ENTRIES PROVIDED:
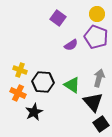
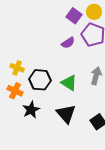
purple square: (58, 18) -> (74, 16), moved
black triangle: (93, 102) -> (66, 114), moved

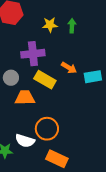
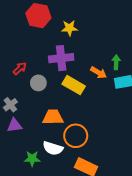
yellow star: (50, 25) -> (69, 28), moved
green arrow: (72, 26) -> (116, 62), moved
orange trapezoid: (25, 98) -> (53, 117), moved

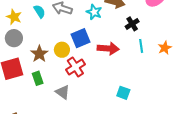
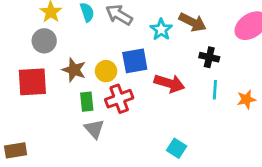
black cross: (132, 24) -> (209, 57), turned 32
brown star: (39, 54) -> (74, 70), turned -30
green rectangle: (38, 78) -> (87, 102), moved

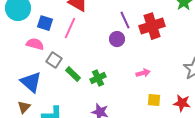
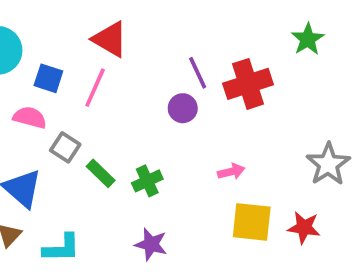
yellow square: (154, 100) -> (252, 222), size x1.6

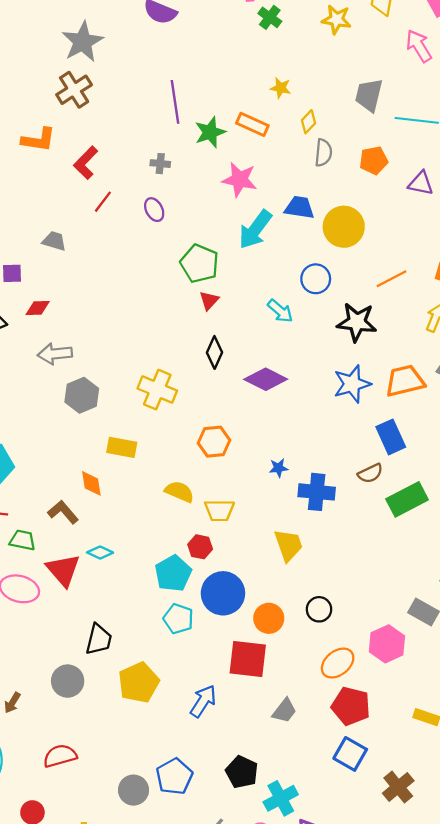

WHAT IS BEING ASKED: Note every line of the entries in which "square" appears, and copy it down.

YOUR RESPONSE:
purple square: (58, 18) -> (74, 16), moved
yellow square: (154, 100) -> (252, 222), size x1.6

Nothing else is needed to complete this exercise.